→ Task statement
Copy every line of the data exactly, keeping out any picture.

→ Source data

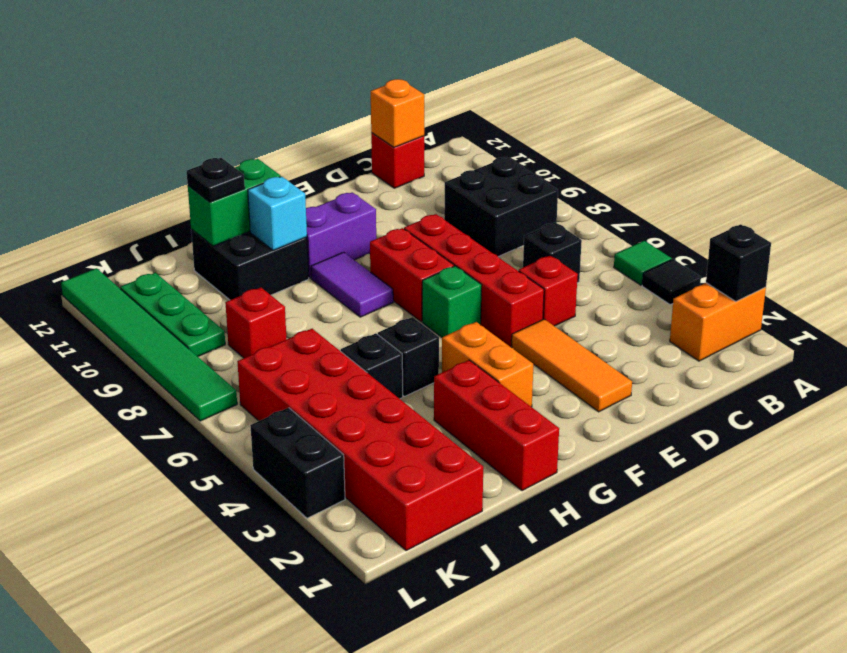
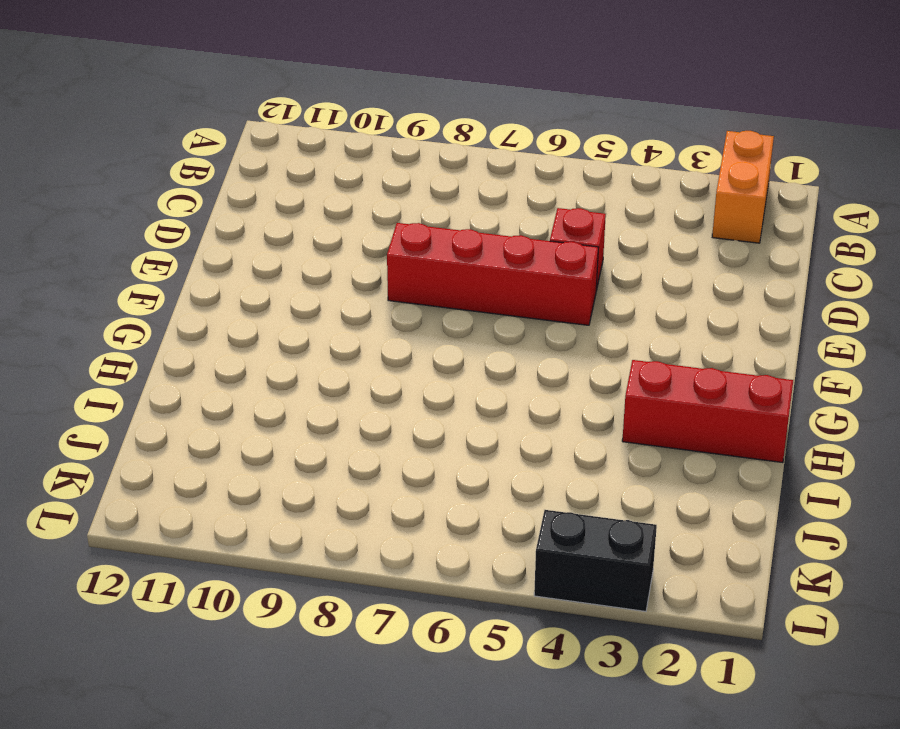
none -> black 1x1 tile [642,259,701,305]
none -> green 1x1 tile [614,241,672,285]
none -> black 2x2 brick [444,157,558,257]

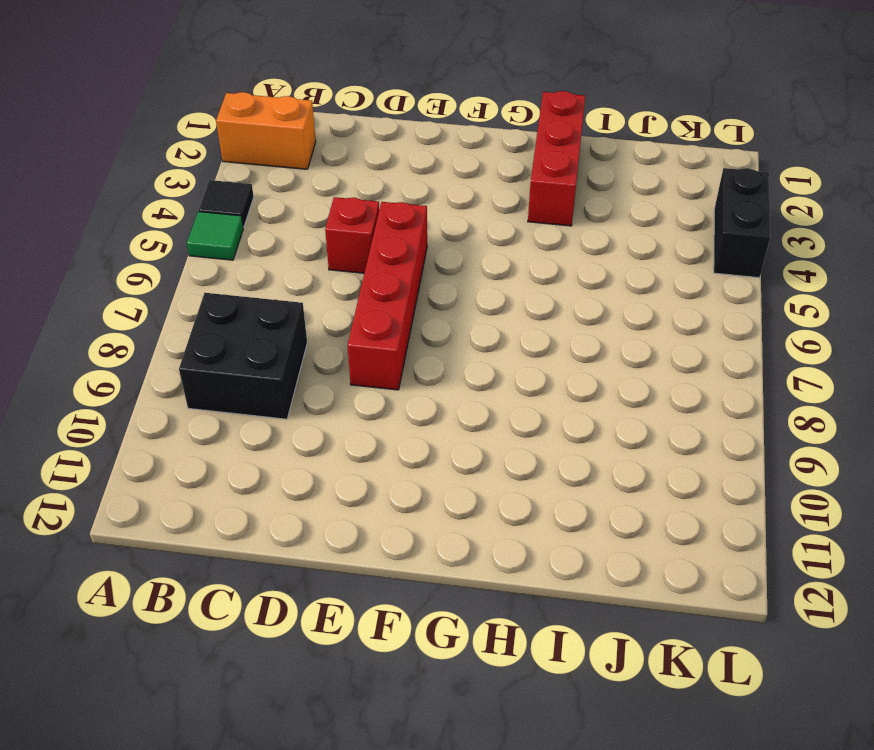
none -> black 1x1 brick [523,222,582,283]
none -> red 1x1 brick [371,133,424,188]
none -> orange 1x3 tile [512,319,632,412]

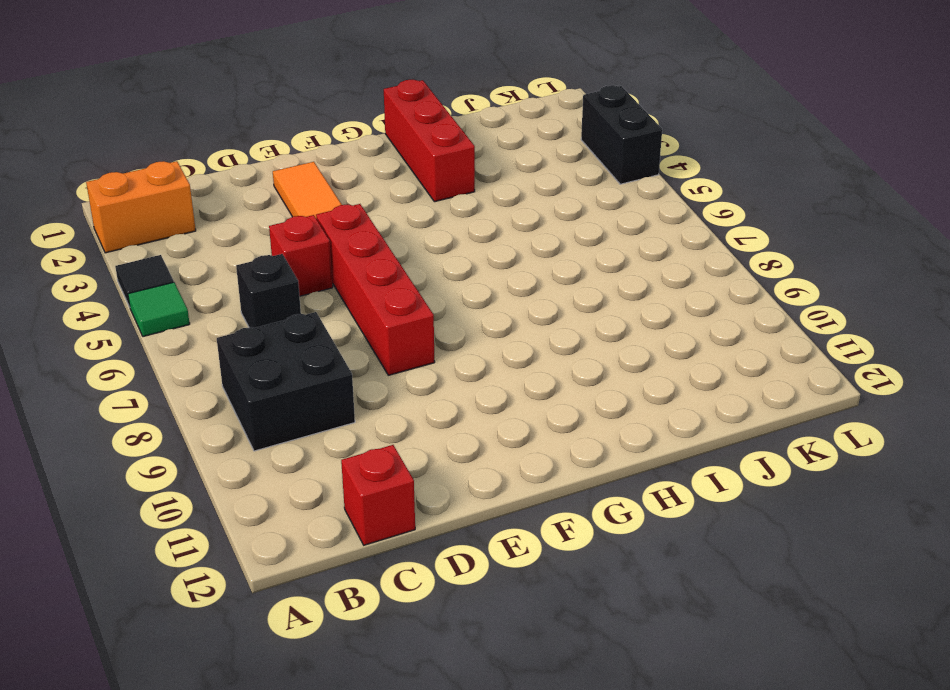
none -> green 1x1 brick [422,266,482,337]
none -> red 1x2 brick [370,228,454,322]
none -> purple 1x2 brick [306,192,376,278]

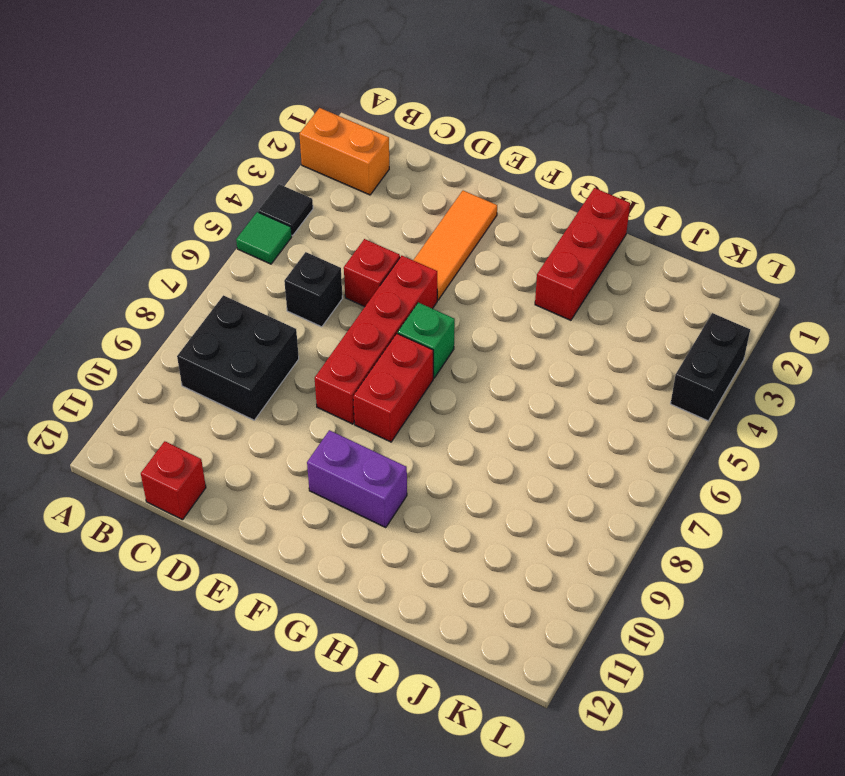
none -> orange 1x2 brick [442,322,533,407]
none -> purple 1x2 tile [311,252,393,317]
none -> black 1x1 brick [378,317,439,397]

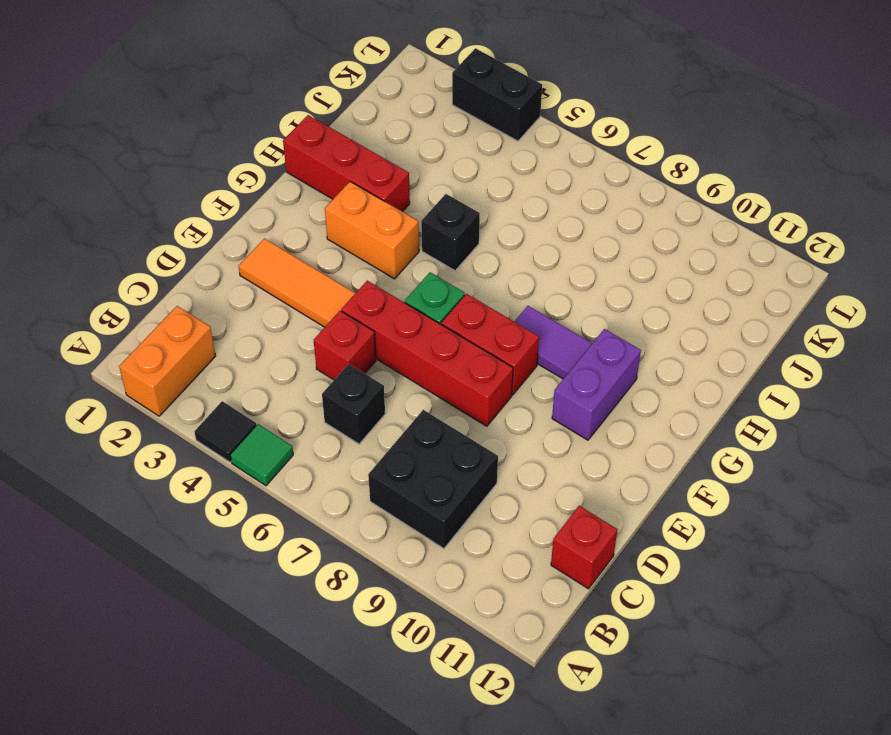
none -> black 2x2 brick [191,229,309,300]
none -> black 1x1 brick [341,333,403,399]
none -> red 2x6 brick [237,329,483,551]

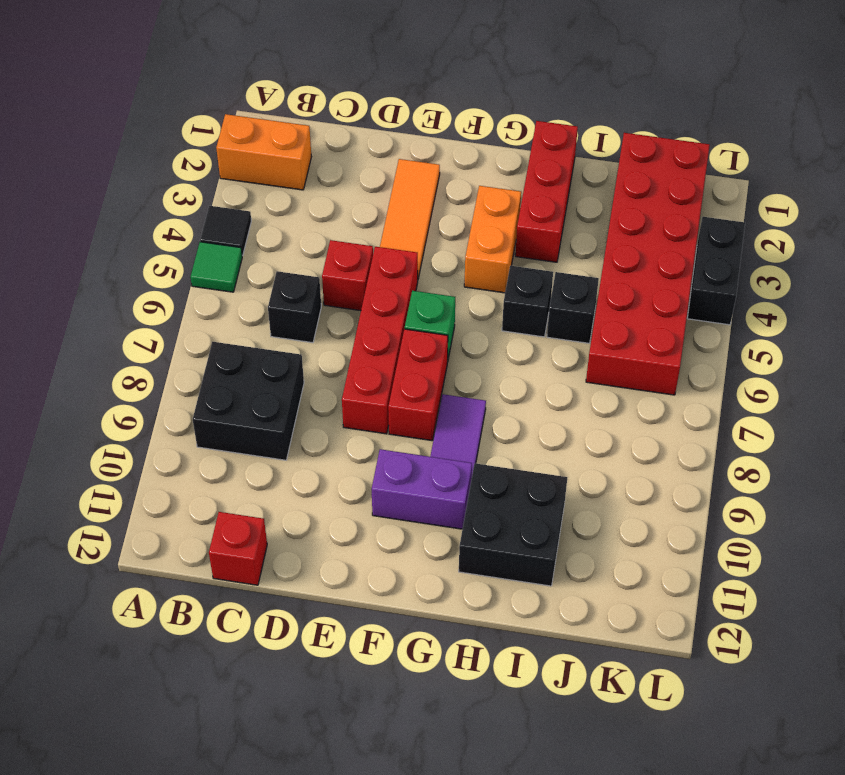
none -> red 1x1 brick [225,287,286,358]
none -> green 1x3 plate [120,273,225,356]
none -> green 1x6 tile [61,268,237,421]

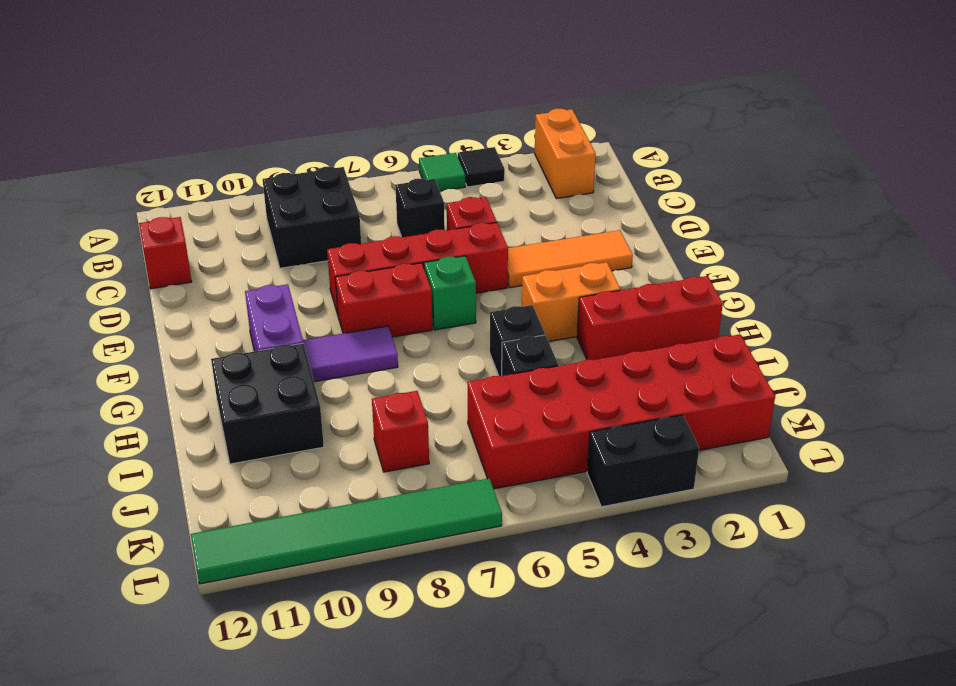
none -> green 1x3 plate [120,273,225,356]
none -> black 1x1 brick [706,224,771,302]
none -> orange 1x1 brick [371,79,424,147]

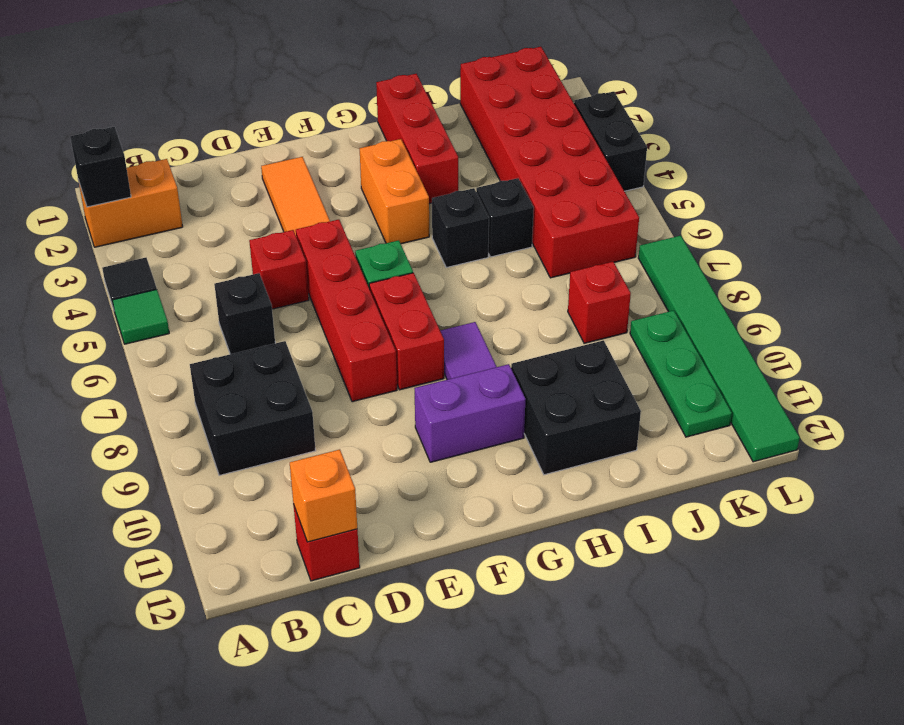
none -> cyan 1x1 brick [248,176,307,250]
none -> green 1x2 brick [188,159,281,246]
none -> black 1x1 plate [187,158,245,202]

→ Response for this exercise
none -> black 1x1 tile [642,259,701,305]
none -> green 1x1 tile [614,241,672,285]
none -> black 2x2 brick [444,157,558,257]

none -> black 1x1 brick [523,222,582,283]
none -> red 1x1 brick [371,133,424,188]
none -> orange 1x3 tile [512,319,632,412]

none -> green 1x1 brick [422,266,482,337]
none -> red 1x2 brick [370,228,454,322]
none -> purple 1x2 brick [306,192,376,278]

none -> orange 1x2 brick [442,322,533,407]
none -> purple 1x2 tile [311,252,393,317]
none -> black 1x1 brick [378,317,439,397]

none -> black 2x2 brick [191,229,309,300]
none -> black 1x1 brick [341,333,403,399]
none -> red 2x6 brick [237,329,483,551]

none -> red 1x1 brick [225,287,286,358]
none -> green 1x3 plate [120,273,225,356]
none -> green 1x6 tile [61,268,237,421]

none -> green 1x3 plate [120,273,225,356]
none -> black 1x1 brick [706,224,771,302]
none -> orange 1x1 brick [371,79,424,147]

none -> cyan 1x1 brick [248,176,307,250]
none -> green 1x2 brick [188,159,281,246]
none -> black 1x1 plate [187,158,245,202]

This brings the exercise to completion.